• [YOUR TASK]: Count how many lines in the material below contain the string "beses", matching case exactly, and reply with the number alone.

***** MATERIAL FOR THE TASK *****

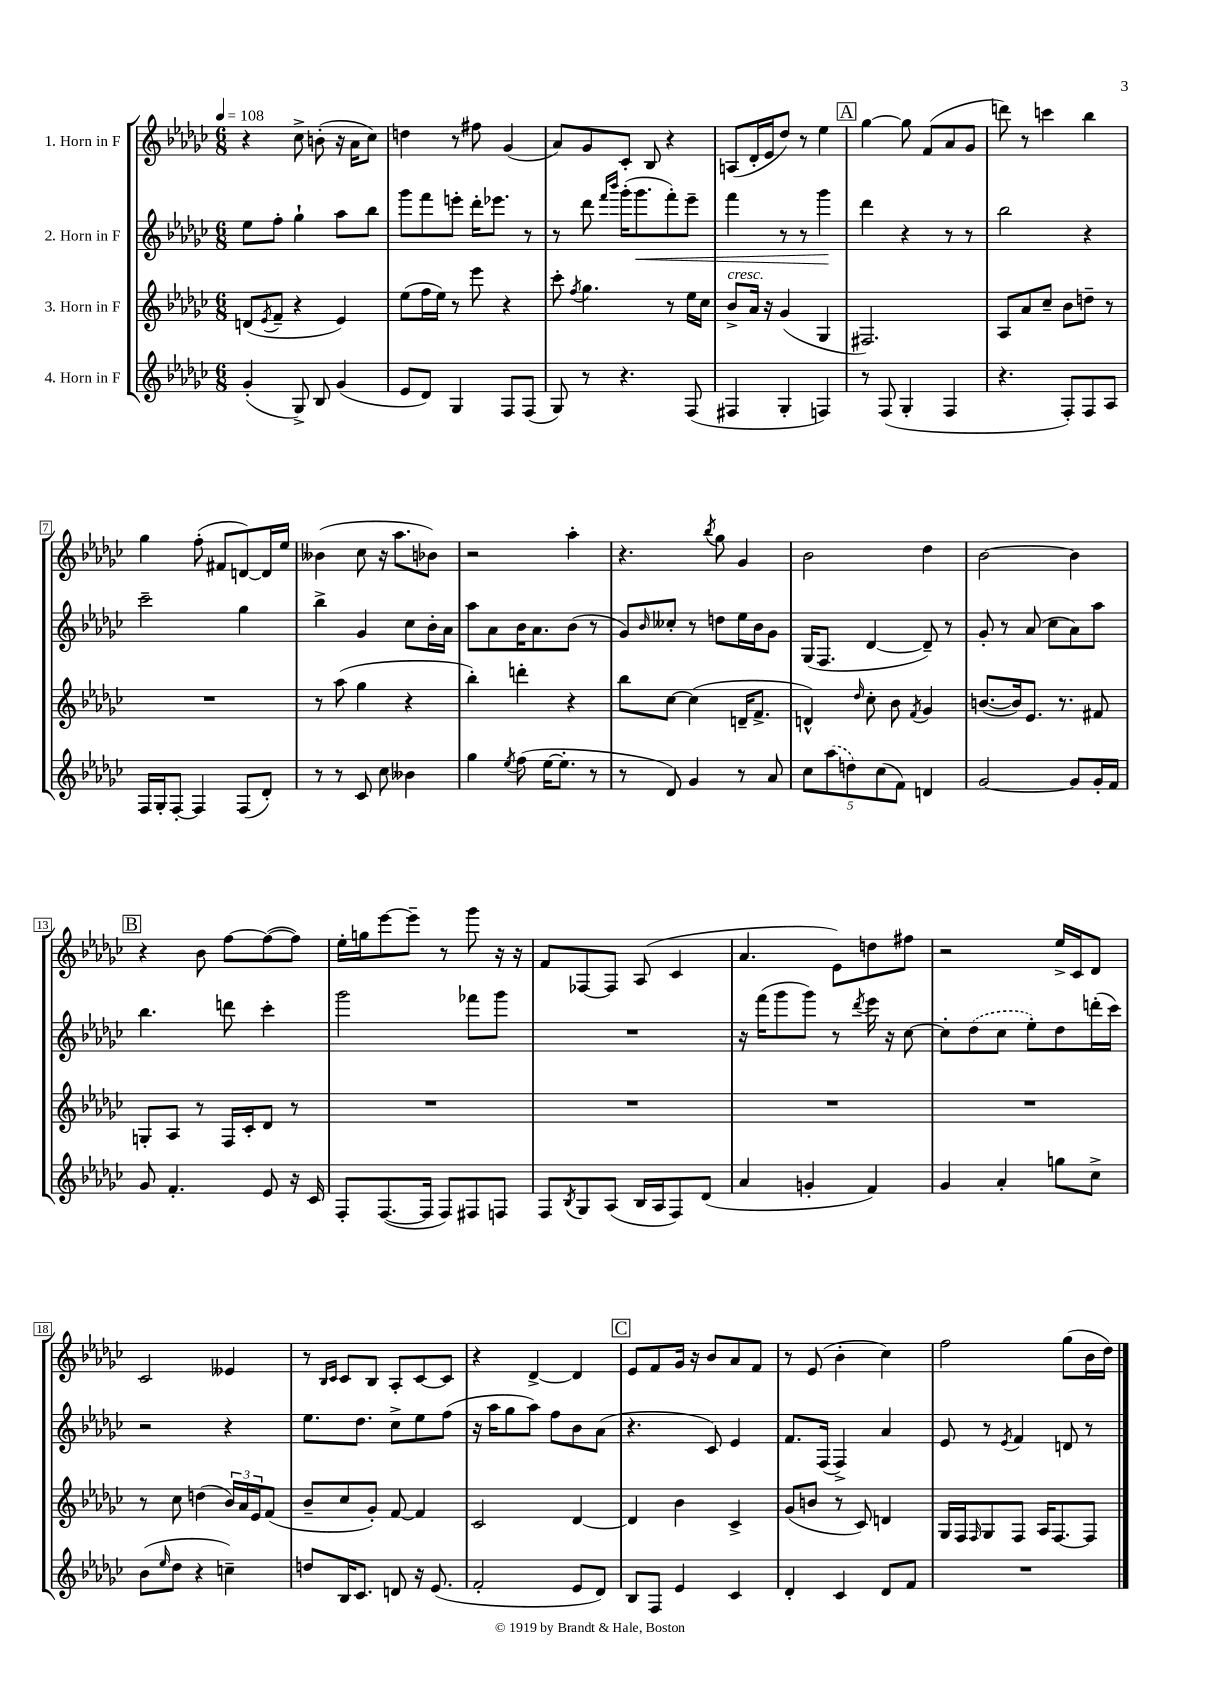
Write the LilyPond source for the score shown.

<<
\new StaffGroup <<
\new Staff = "s0" \with { instrumentName = "1. Horn in F" } {
    \clef treble \key ges \major \numericTimeSignature \time 6/8 \tempo 4 = 108
    r4 ces''8-> b'8-.( r16 aes'16 ces''8) |
    d''4 r8 fis''8 ges'4( |
    aes'8) ges'8 ces'8-. bes8 r4 |
    a8( des'16-. ees'16 des''8) r8 ees''4 |
    \mark \markup { \box "A" } ges''4~ ges''8 f'8( aes'8 ges'8 |
    d'''8) r8 c'''4 bes''4 |
    ges''4 f''8-.( fis'8 d'8~) d'16 ees''16 |
    beses'4( ces''8 r16 aes''8. bes'8) |
    r2 aes''4-. |
    r4. \acciaccatura { bes''8 } ges''8 ges'4 |
    bes'2 des''4 |
    bes'2~ bes'4 |
    \mark \markup { \box "B" } r4 bes'8 f''8~ f''8~( f''8) |
    ees''16-. g''16 ees'''8~ ees'''8-- r8 ges'''8 r16 r16 |
    f'8 fes8~ fes8 aes8( ces'4 |
    aes'4. ees'8) d''8 fis''8 |
    r2 ees''16-> ces'16 des'8 |
    ces'2 eeses'4 |
    r8 \grace { bes16 ces'16 } ces'8 bes8 aes8-. ces'8~ ces'8 |
    r4 des'4~-> des'4 |
    \mark \markup { \box "C" } ees'8 f'8 ges'16 r16 bes'8 aes'8 f'8 |
    r8 ees'8( bes'4-. ces''4) |
    f''2 ges''8( bes'16 des''16) \bar "|." |
}
\new Staff = "s1" \with { instrumentName = "2. Horn in F" } {
    \clef treble \key ges \major \numericTimeSignature \time 6/8
    ees''8 f''8-. ges''4-! aes''8 bes''8 |
    ges'''8 f'''8 e'''8-. des'''16-. ees'''8. r8 |
    r8 des'''8 \grace { f'''16 bes'''16 } ges'''16-.( ges'''8.\< f'''8-.) ees'''8-- |
    f'''4 r8 r8 ges'''4\! |
    \mark \markup { \box "A" } des'''4 r4 r8 r8 |
    bes''2 r4 |
    ces'''2-- ges''4 |
    bes''4-> ges'4 ces''8 bes'16-. aes'16 |
    aes''8 aes'8 bes'16 aes'8. bes'8( r8 |
    ges'8) \grace { bes'16 } ceses''8-. r8 d''8 ees''16 bes'16 ges'8 |
    ges16( f8. des'4~ des'8--) r8 |
    ges'8-. r8 aes'8( ces''8 aes'8) aes''8 |
    \mark \markup { \box "B" } bes''4. d'''8 ces'''4-. |
    ges'''2 fes'''8 ges'''8 |
    R2. |
    r16 f'''16( ges'''8 ges'''8) r8 \acciaccatura { des'''8 } ees'''16 r16 ces''8~ |
    ces''8-. \once \slurDashed des''8( ces''8 ees''8-.) des''8 d'''16-.( ces'''16) |
    r2 r4 |
    ees''8. des''8. ces''8-> ees''8 f''8( |
    r16 aes''16 ges''8 aes''8) f''8 bes'8 aes'8( |
    \mark \markup { \box "C" } r4. ces'8) ees'4 |
    f'8. f16( f4->) aes'4 |
    ees'8 r8 \acciaccatura { ees'8 } f'4 d'8 r8 \bar "|." |
}
\new Staff = "s2" \with { instrumentName = "3. Horn in F" } {
    \clef treble \key ges \major \numericTimeSignature \time 6/8
    d'8( \acciaccatura { ees'8 } f'8-- r4 ees'4) |
    ees''8( f''16 ees''16) r8 ees'''8 r4 |
    ces'''8-. \acciaccatura { f''8 } ges''4. r8 ees''16 ces''16 |
    bes'8->^\markup { \italic "cresc." } aes'16 r16 ges'4( ges4 |
    \mark \markup { \box "A" } fis2.) |
    aes8 aes'8 ces''8-- bes'8 d''8-- r8 |
    R2. |
    r8 aes''8( ges''4 r4 |
    bes''4-.) d'''4-. r4 |
    bes''8 ces''8~ ces''4( d'16-- f'8.-> |
    d'4-^) \grace { des''16 } ces''8-. bes'8 \acciaccatura { f'8 } ges'4 |
    b'8.~( b'16) ees'8. r8. fis'8 |
    \mark \markup { \box "B" } g8-. aes8 r8 f16 ces'16-. des'8 r8 |
    R2. |
    R2. |
    R2. |
    R2. |
    r8 ces''8 d''4( \tuplet 3/2 { bes'16) aes'16 ees'16 } f'8( |
    bes'8-- ces''8 ges'8-.) f'8~ f'4 |
    ces'2 des'4~ |
    \mark \markup { \box "C" } des'4 bes'4 ces'4-> |
    ges'8( b'8 r8 ces'8) d'4 |
    ges16 f16 \grace { f16 } ges8 f8 aes16 f8.~ f8 \bar "|." |
}
\new Staff = "s3" \with { instrumentName = "4. Horn in F" } {
    \clef treble \key ges \major \numericTimeSignature \time 6/8
    ges'4-.( ges8->) bes8 ges'4( |
    ees'8 des'8) ges4 f8 f8( |
    ges8) r8 r4. f8( |
    fis4 ges4-. f4) |
    \mark \markup { \box "A" } r8 f8( ges4-. f4 |
    r4. f8-.) f8 aes8 |
    f16 ges16-. f8~-. f4 f8( des'8-.) |
    r8 r8 ces'8 ces''8 beses'4 |
    ges''4 \acciaccatura { ees''8 } f''8( ees''16~ ees''8.-. r8 |
    r8 des'8) ges'4 r8 aes'8 |
    \tuplet 5/4 { ces''8 \once \slurDashed aes''8( d''8) ces''8( f'8) } d'4 |
    ges'2~ ges'8 ges'16-. f'16 |
    \mark \markup { \box "B" } ges'8 f'4.-. ees'8 r16 ces'16 |
    f8-. f8.~( f16 f8) fis8 f8 |
    f8 \acciaccatura { bes8 } ges8 aes8( bes16 aes16 f8) des'8( |
    aes'4 g'4-. f'4) |
    ges'4 aes'4-. g''8 ces''8-> |
    bes'8( \grace { ees''16 } des''8 r4 c''4--) |
    d''8 bes16 ces'8. d'8 r16 ees'8.( |
    f'2-. ees'8 des'8) |
    \mark \markup { \box "C" } bes8 f8 ees'4 ces'4 |
    des'4-. ces'4 des'8 f'8 |
    R2. \bar "|." |
}
>>
>>
\layout { \context { \Score \override BarNumber.stencil = #(make-stencil-boxer 0.1 0.3 ly:text-interface::print) } }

*****

• [EXPECTED ANSWER]: 2